Rewrite every line of the records below, swapping each "coordinate" for "position" and leaving everything else unchanged.
________________
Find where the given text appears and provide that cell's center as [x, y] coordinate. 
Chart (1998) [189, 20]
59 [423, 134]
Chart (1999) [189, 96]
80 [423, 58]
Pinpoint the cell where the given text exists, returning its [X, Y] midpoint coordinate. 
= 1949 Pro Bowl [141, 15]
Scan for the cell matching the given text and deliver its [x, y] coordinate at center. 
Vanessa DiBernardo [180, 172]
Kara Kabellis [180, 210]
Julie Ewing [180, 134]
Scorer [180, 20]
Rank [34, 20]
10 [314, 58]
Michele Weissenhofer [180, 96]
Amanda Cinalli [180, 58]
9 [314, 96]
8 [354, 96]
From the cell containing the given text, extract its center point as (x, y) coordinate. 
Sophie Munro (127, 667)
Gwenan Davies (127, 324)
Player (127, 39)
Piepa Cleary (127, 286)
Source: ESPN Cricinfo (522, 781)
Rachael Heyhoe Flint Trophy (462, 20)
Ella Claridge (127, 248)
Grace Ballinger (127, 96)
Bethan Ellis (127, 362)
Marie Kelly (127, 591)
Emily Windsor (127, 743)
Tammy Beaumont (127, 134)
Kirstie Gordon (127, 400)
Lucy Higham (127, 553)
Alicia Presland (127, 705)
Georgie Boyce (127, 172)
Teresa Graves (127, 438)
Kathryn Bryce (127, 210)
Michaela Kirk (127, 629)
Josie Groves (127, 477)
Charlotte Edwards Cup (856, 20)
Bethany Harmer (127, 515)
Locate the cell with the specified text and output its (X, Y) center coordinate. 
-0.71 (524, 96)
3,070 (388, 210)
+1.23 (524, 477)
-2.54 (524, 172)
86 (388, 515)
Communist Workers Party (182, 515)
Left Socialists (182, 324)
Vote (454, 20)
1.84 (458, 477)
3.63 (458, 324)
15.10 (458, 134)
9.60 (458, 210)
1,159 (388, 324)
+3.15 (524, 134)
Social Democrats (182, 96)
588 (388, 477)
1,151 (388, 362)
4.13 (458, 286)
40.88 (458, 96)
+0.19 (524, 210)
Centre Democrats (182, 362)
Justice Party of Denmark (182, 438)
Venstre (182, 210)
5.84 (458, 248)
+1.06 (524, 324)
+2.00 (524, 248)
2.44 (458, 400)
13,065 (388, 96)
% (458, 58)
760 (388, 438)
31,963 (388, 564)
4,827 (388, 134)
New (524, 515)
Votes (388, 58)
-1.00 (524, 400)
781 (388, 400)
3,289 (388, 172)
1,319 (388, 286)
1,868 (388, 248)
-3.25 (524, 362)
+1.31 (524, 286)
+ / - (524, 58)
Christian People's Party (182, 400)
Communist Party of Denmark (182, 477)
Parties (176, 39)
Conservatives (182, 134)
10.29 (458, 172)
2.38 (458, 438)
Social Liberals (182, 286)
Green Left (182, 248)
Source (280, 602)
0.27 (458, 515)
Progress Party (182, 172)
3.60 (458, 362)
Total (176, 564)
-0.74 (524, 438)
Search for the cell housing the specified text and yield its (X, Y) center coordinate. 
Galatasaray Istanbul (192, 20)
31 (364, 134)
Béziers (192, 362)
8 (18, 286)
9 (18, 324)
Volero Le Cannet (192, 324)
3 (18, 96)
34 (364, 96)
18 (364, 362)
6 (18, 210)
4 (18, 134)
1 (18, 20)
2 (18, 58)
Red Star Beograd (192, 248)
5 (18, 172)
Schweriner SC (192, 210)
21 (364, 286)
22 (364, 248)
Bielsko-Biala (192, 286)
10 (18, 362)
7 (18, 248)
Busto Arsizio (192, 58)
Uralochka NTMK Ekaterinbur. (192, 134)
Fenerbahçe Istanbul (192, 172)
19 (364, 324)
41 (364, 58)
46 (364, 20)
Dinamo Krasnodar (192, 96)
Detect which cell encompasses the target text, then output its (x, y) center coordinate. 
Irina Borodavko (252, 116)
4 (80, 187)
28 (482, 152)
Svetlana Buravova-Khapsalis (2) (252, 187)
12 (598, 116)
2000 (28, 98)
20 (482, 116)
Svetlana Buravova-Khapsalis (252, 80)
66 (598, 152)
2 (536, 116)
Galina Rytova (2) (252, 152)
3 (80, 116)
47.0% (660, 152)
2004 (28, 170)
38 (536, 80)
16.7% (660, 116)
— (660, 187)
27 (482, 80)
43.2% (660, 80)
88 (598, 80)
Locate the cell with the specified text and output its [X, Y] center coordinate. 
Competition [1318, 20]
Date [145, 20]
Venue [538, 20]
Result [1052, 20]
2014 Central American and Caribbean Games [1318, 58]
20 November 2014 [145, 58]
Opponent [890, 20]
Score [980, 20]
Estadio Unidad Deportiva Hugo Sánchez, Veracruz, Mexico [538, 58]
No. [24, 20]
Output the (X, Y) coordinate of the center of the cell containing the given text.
________________
• **CORRECT ANSWER**
Find where the given text appears and provide that cell's center as [x, y] position. 
Chart (1998) [189, 20]
59 [423, 134]
Chart (1999) [189, 96]
80 [423, 58]
Pinpoint the cell where the given text exists, returning its [X, Y] midpoint position. 
= 1949 Pro Bowl [141, 15]
Scan for the cell matching the given text and deliver its [x, y] position at center. 
Vanessa DiBernardo [180, 172]
Kara Kabellis [180, 210]
Julie Ewing [180, 134]
Scorer [180, 20]
Rank [34, 20]
10 [314, 58]
Michele Weissenhofer [180, 96]
Amanda Cinalli [180, 58]
9 [314, 96]
8 [354, 96]
From the cell containing the given text, extract its center point as (x, y) position. 
Sophie Munro (127, 667)
Gwenan Davies (127, 324)
Player (127, 39)
Piepa Cleary (127, 286)
Source: ESPN Cricinfo (522, 781)
Rachael Heyhoe Flint Trophy (462, 20)
Ella Claridge (127, 248)
Grace Ballinger (127, 96)
Bethan Ellis (127, 362)
Marie Kelly (127, 591)
Emily Windsor (127, 743)
Tammy Beaumont (127, 134)
Kirstie Gordon (127, 400)
Lucy Higham (127, 553)
Alicia Presland (127, 705)
Georgie Boyce (127, 172)
Teresa Graves (127, 438)
Kathryn Bryce (127, 210)
Michaela Kirk (127, 629)
Josie Groves (127, 477)
Charlotte Edwards Cup (856, 20)
Bethany Harmer (127, 515)
Locate the cell with the specified text and output its (X, Y) center position. 
-0.71 (524, 96)
3,070 (388, 210)
+1.23 (524, 477)
-2.54 (524, 172)
86 (388, 515)
Communist Workers Party (182, 515)
Left Socialists (182, 324)
Vote (454, 20)
1.84 (458, 477)
3.63 (458, 324)
15.10 (458, 134)
9.60 (458, 210)
1,159 (388, 324)
+3.15 (524, 134)
Social Democrats (182, 96)
588 (388, 477)
1,151 (388, 362)
4.13 (458, 286)
40.88 (458, 96)
+0.19 (524, 210)
Centre Democrats (182, 362)
Justice Party of Denmark (182, 438)
Venstre (182, 210)
5.84 (458, 248)
+1.06 (524, 324)
+2.00 (524, 248)
2.44 (458, 400)
13,065 (388, 96)
% (458, 58)
760 (388, 438)
31,963 (388, 564)
4,827 (388, 134)
New (524, 515)
Votes (388, 58)
-1.00 (524, 400)
781 (388, 400)
3,289 (388, 172)
1,319 (388, 286)
1,868 (388, 248)
-3.25 (524, 362)
+1.31 (524, 286)
+ / - (524, 58)
Christian People's Party (182, 400)
Communist Party of Denmark (182, 477)
Parties (176, 39)
Conservatives (182, 134)
10.29 (458, 172)
2.38 (458, 438)
Social Liberals (182, 286)
Green Left (182, 248)
Source (280, 602)
0.27 (458, 515)
Progress Party (182, 172)
3.60 (458, 362)
Total (176, 564)
-0.74 (524, 438)
Search for the cell housing the specified text and yield its (X, Y) center position. 
Galatasaray Istanbul (192, 20)
31 (364, 134)
Béziers (192, 362)
8 (18, 286)
9 (18, 324)
Volero Le Cannet (192, 324)
3 (18, 96)
34 (364, 96)
18 (364, 362)
6 (18, 210)
4 (18, 134)
1 (18, 20)
2 (18, 58)
Red Star Beograd (192, 248)
5 (18, 172)
Schweriner SC (192, 210)
21 (364, 286)
22 (364, 248)
Bielsko-Biala (192, 286)
10 (18, 362)
7 (18, 248)
Busto Arsizio (192, 58)
Uralochka NTMK Ekaterinbur. (192, 134)
Fenerbahçe Istanbul (192, 172)
19 (364, 324)
41 (364, 58)
46 (364, 20)
Dinamo Krasnodar (192, 96)
Detect which cell encompasses the target text, then output its (x, y) center position. 
Irina Borodavko (252, 116)
4 (80, 187)
28 (482, 152)
Svetlana Buravova-Khapsalis (2) (252, 187)
12 (598, 116)
2000 (28, 98)
20 (482, 116)
Svetlana Buravova-Khapsalis (252, 80)
66 (598, 152)
2 (536, 116)
Galina Rytova (2) (252, 152)
3 (80, 116)
47.0% (660, 152)
2004 (28, 170)
38 (536, 80)
16.7% (660, 116)
— (660, 187)
27 (482, 80)
43.2% (660, 80)
88 (598, 80)
Locate the cell with the specified text and output its [X, Y] center position. 
Competition [1318, 20]
Date [145, 20]
Venue [538, 20]
Result [1052, 20]
2014 Central American and Caribbean Games [1318, 58]
20 November 2014 [145, 58]
Opponent [890, 20]
Score [980, 20]
Estadio Unidad Deportiva Hugo Sánchez, Veracruz, Mexico [538, 58]
No. [24, 20]
Output the (X, Y) position of the center of the cell containing the given text.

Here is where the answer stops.